• About this task: What is needed is an exact copy of the entries below, from the line that contains "red ball: 2 -> 4" through the final line, both included, and nothing else.

--- START ---

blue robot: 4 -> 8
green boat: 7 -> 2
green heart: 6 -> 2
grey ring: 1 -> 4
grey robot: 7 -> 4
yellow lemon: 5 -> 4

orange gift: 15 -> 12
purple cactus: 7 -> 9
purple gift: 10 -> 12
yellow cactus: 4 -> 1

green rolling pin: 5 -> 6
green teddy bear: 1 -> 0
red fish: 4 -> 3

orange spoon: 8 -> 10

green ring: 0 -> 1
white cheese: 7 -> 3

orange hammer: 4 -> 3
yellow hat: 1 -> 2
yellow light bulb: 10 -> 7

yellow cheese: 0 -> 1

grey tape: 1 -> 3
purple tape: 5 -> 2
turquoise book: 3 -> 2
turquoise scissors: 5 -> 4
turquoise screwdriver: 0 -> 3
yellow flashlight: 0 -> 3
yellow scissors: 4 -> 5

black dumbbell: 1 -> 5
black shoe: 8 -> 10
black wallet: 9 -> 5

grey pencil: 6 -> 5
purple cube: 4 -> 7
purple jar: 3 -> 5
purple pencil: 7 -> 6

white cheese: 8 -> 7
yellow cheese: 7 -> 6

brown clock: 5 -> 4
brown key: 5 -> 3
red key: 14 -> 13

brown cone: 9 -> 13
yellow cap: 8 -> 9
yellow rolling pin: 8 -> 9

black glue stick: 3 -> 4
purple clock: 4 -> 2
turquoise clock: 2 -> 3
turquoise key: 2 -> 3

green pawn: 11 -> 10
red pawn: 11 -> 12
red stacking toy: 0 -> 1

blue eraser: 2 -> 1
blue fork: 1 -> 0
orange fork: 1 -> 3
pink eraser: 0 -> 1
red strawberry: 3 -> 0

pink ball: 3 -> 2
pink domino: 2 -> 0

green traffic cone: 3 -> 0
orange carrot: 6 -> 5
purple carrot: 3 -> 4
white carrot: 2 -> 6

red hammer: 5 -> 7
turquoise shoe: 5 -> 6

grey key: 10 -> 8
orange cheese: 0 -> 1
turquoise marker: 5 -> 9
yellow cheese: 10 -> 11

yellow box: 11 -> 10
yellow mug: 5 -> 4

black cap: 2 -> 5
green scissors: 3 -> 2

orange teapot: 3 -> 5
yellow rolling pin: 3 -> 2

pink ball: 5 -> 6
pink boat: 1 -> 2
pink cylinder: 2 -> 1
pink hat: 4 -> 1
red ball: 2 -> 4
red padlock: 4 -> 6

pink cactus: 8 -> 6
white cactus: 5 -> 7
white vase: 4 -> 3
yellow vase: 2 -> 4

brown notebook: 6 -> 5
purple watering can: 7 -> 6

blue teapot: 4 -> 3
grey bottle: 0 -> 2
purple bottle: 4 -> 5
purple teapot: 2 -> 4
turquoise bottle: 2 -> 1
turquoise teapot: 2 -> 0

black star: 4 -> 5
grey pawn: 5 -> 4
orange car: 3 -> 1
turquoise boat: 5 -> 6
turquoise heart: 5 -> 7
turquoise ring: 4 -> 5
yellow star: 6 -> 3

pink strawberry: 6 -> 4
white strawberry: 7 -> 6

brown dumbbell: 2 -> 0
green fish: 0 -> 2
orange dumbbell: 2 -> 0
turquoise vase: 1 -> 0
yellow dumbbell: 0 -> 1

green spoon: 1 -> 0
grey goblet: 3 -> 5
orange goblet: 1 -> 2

--- END ---

• Written response:
red ball: 2 -> 4
red padlock: 4 -> 6

pink cactus: 8 -> 6
white cactus: 5 -> 7
white vase: 4 -> 3
yellow vase: 2 -> 4

brown notebook: 6 -> 5
purple watering can: 7 -> 6

blue teapot: 4 -> 3
grey bottle: 0 -> 2
purple bottle: 4 -> 5
purple teapot: 2 -> 4
turquoise bottle: 2 -> 1
turquoise teapot: 2 -> 0

black star: 4 -> 5
grey pawn: 5 -> 4
orange car: 3 -> 1
turquoise boat: 5 -> 6
turquoise heart: 5 -> 7
turquoise ring: 4 -> 5
yellow star: 6 -> 3

pink strawberry: 6 -> 4
white strawberry: 7 -> 6

brown dumbbell: 2 -> 0
green fish: 0 -> 2
orange dumbbell: 2 -> 0
turquoise vase: 1 -> 0
yellow dumbbell: 0 -> 1

green spoon: 1 -> 0
grey goblet: 3 -> 5
orange goblet: 1 -> 2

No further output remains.